Retype only the stretch of lines that starts with the line containing "tan brick D5:E5" and ends with the last line of the records, both included, exactly.
Segment Start: Available records
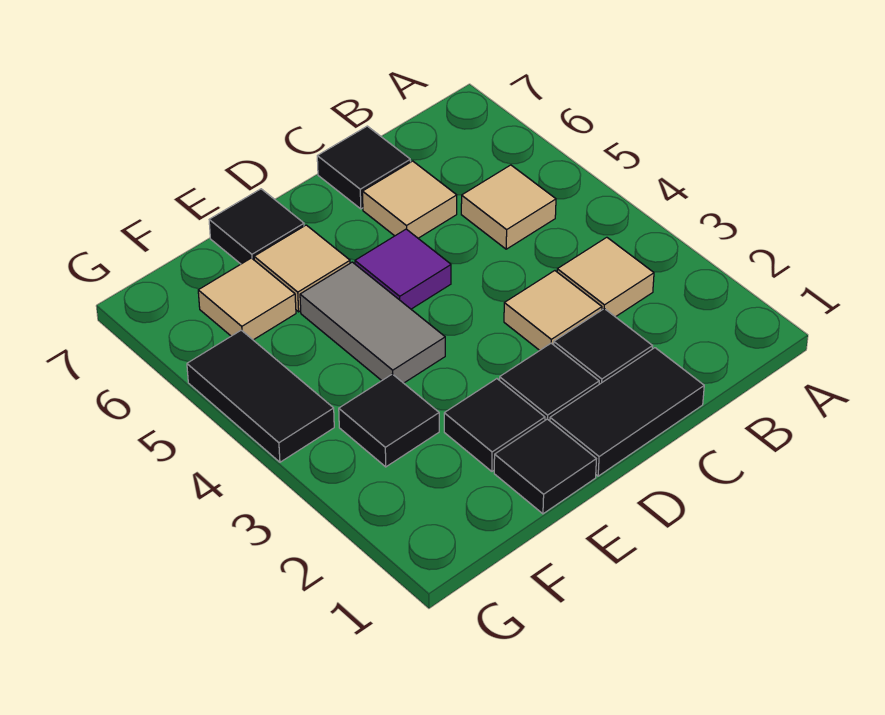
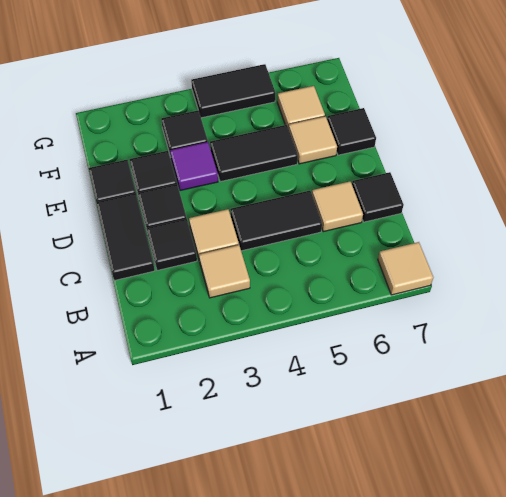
tan tile B5 level 1 -> tan tile A7 level 1
none -> black tile C4:C5 level 1
purple tile D5 level 1 -> purple tile E3 level 1
grey tile E4:E5 level 1 -> black tile E4:E5 level 1

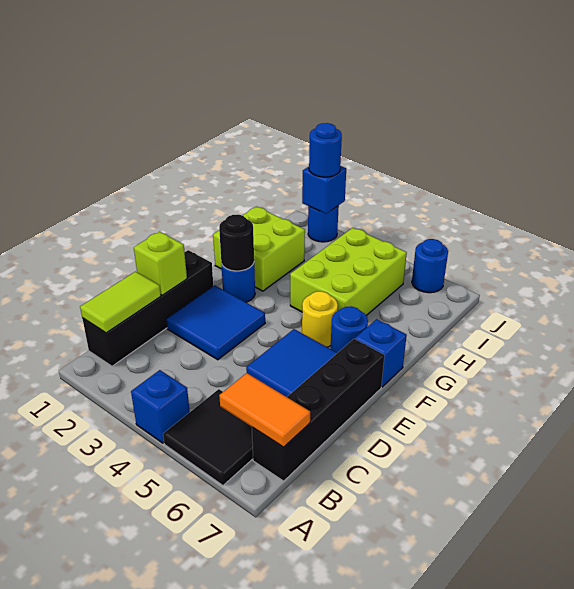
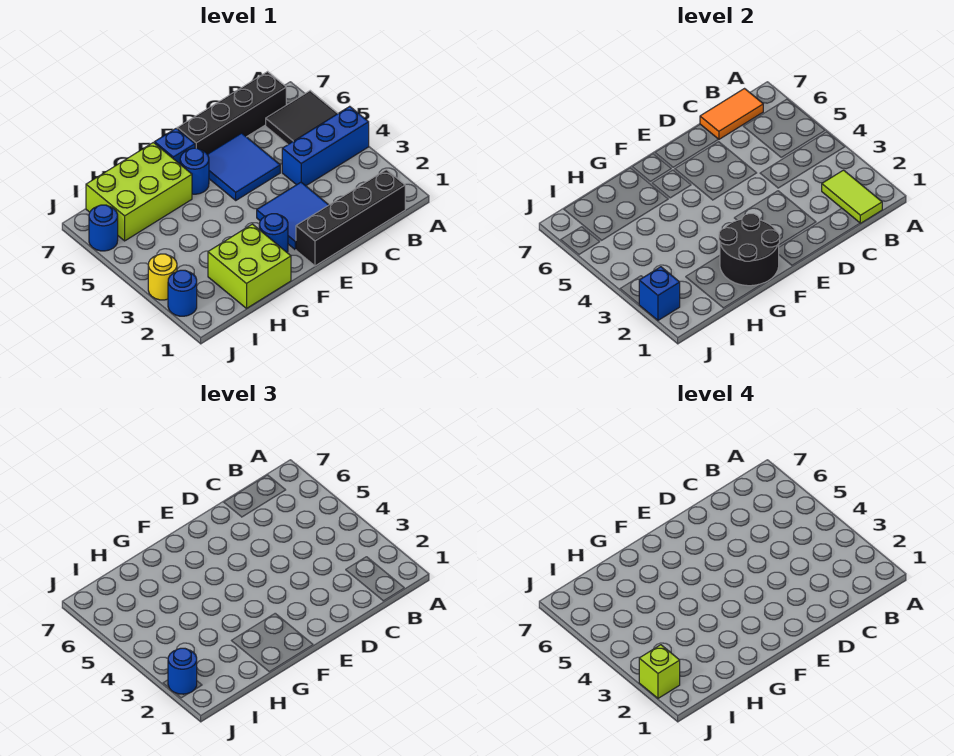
blue brick A4 level 1 -> blue brick A4:C4 level 1
lime tile B1:C1 level 2 -> lime tile B1:B2 level 2
orange tile B6:B7 level 2 -> orange tile B7:C7 level 2
lime brick D1 level 2 -> lime brick J2 level 4
black round brick F2 level 2 -> black round brick F1:G2 level 2
yellow round brick F5 level 1 -> yellow round brick J3 level 1
lime brick G4:I5 level 1 -> lime brick G6:I7 level 1

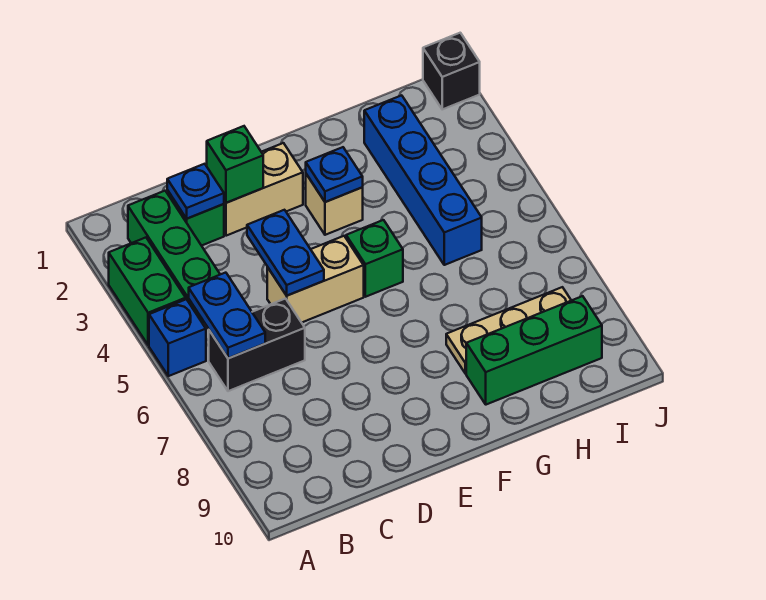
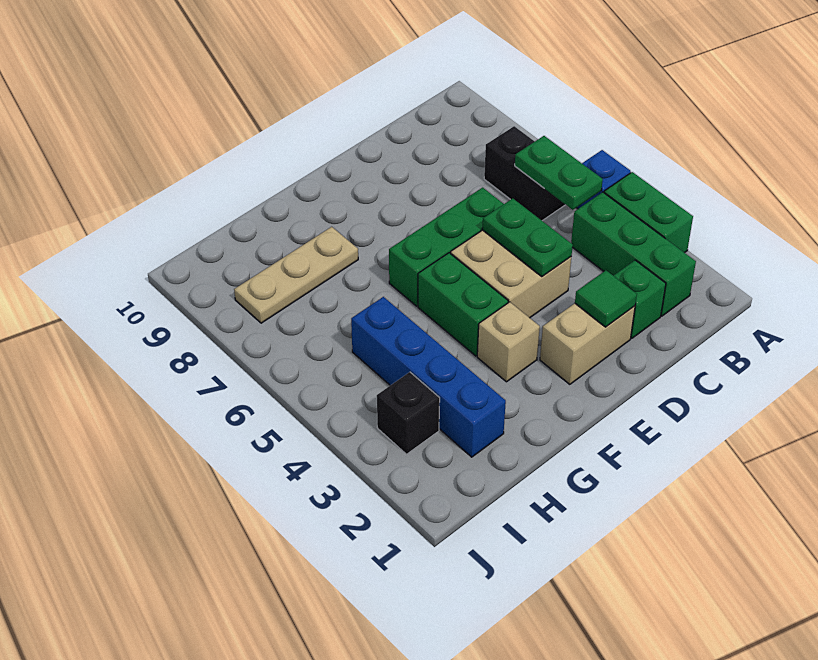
blue plate B5:B6 level 2 -> green plate B5:B6 level 2
black brick B6:C6 level 1 -> black brick B6:B7 level 1
blue plate C2 level 2 -> none
green brick D2 level 2 -> green tile D2 level 2
blue plate D4:D5 level 2 -> green plate D4:D5 level 2
tan brick D5:E5 level 1 -> tan brick D4:E5 level 1
blue plate F3 level 2 -> none
green brick F5 level 1 -> green brick F4:F5 level 1
green brick G9:I9 level 1 -> green brick D6:F6 level 1
black brick J1 level 1 -> black brick I3 level 1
Segment End: Available records
» Response to the exercise:
tan brick D5:E5 level 1 -> tan brick D4:E5 level 1
blue plate F3 level 2 -> none
green brick F5 level 1 -> green brick F4:F5 level 1
green brick G9:I9 level 1 -> green brick D6:F6 level 1
black brick J1 level 1 -> black brick I3 level 1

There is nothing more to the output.